- [Problem] In the entries below, find the string "degrees" and return each line holding it.

- [Data for the task]
▬▬▬▬▬▬
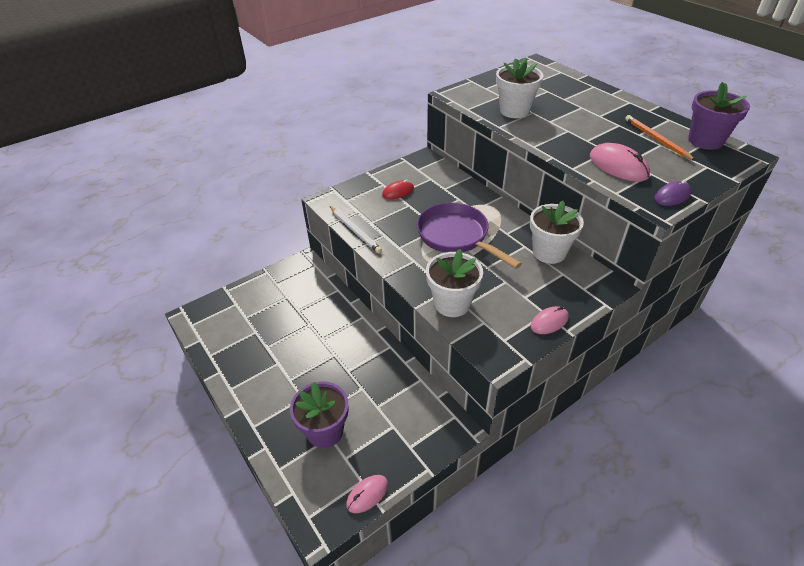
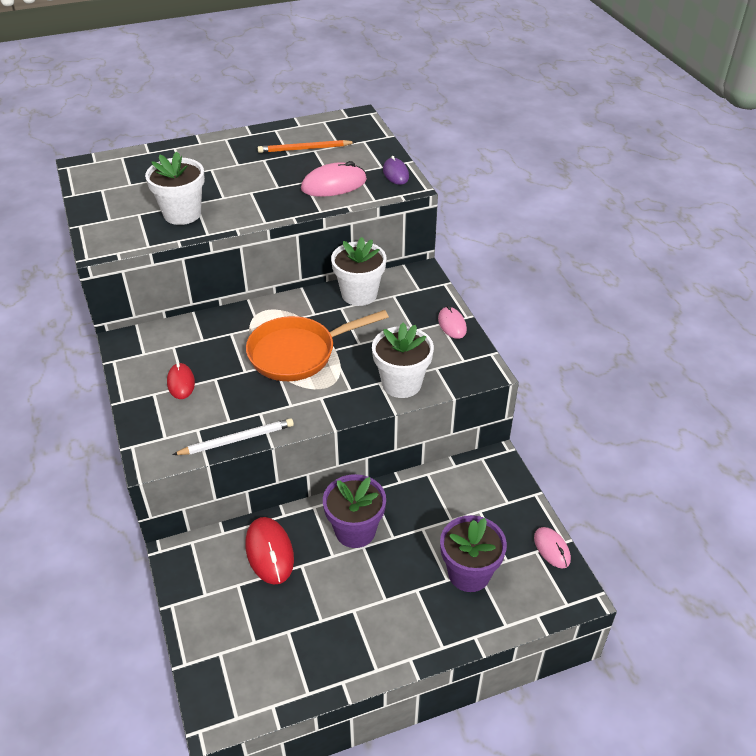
camera: 75 degrees left, 0 degrees up
(316, 304) = (269, 552): none -> red mouse
(456, 236) = (298, 353): purple pan -> orange pan
(705, 141) = (324, 126): purple flower pot -> purple flower pot (355, 531)

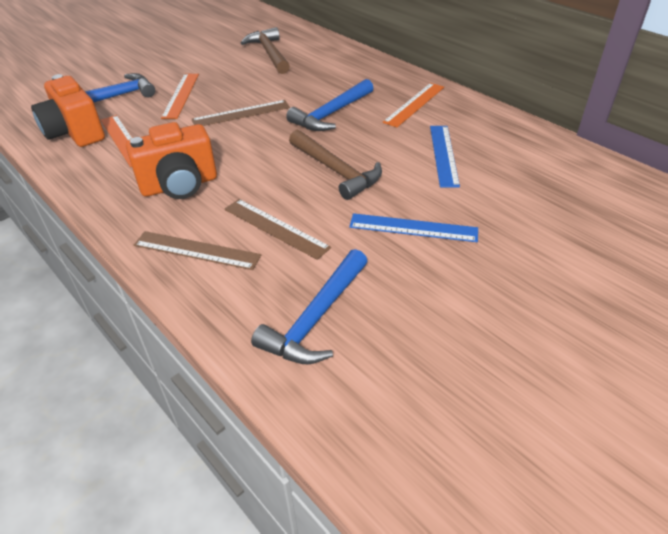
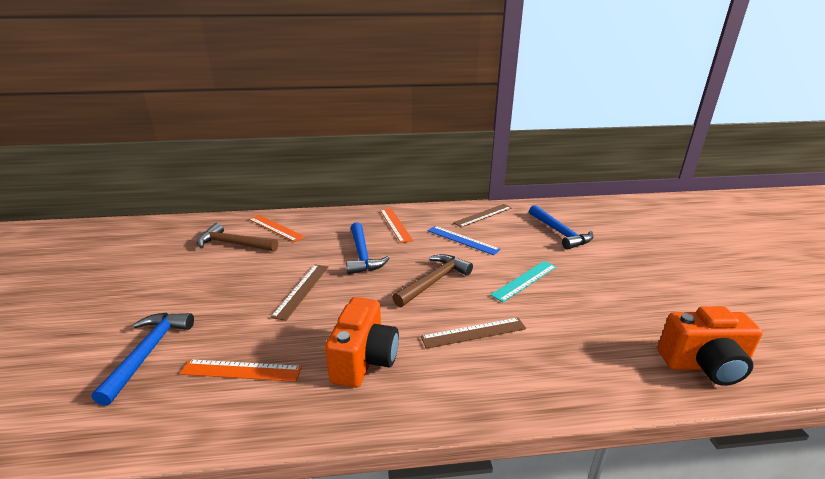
camera: 55 degrees left, 15 degrees down
(75, 133) = (174, 402): orange camera -> orange camera (703, 365)
(181, 95) = (220, 309): orange ruler -> orange ruler (276, 228)
(197, 250) = (465, 383): brown ruler -> brown ruler (483, 215)
(316, 318) = (586, 353): blue hammer -> blue hammer (560, 233)
(336, 171) = (434, 281): brown hammer -> brown hammer turned 45 degrees counterclockwise
(413, 228) = (524, 280): blue ruler -> turquoise ruler

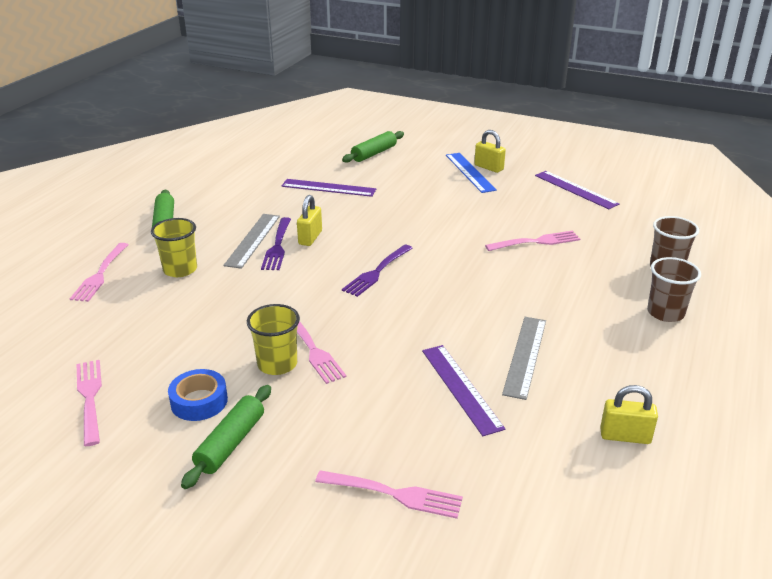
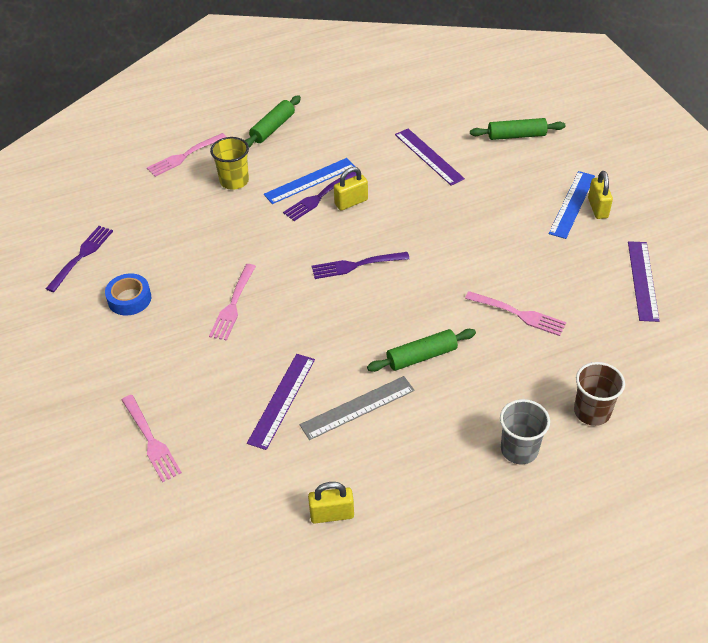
camera: 45 degrees right, 15 degrees up
(90, 398) = (81, 257): pink fork -> purple fork
(230, 443) = (112, 341): green rolling pin -> green rolling pin (421, 356)
(253, 240) = (310, 181): grey ruler -> blue ruler
(277, 364) = (200, 301): yellow cup -> none
(625, 436) = (332, 514): yellow padlock -> yellow padlock turned 60 degrees counterclockwise
(665, 313) = (519, 450): brown cup -> grey cup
▬▬▬▬▬▬
- [Answer section]
camera: 75 degrees left, 0 degrees up
camera: 55 degrees left, 15 degrees down
(336, 171) = (434, 281): brown hammer -> brown hammer turned 45 degrees counterclockwise
camera: 45 degrees right, 15 degrees up
(625, 436) = (332, 514): yellow padlock -> yellow padlock turned 60 degrees counterclockwise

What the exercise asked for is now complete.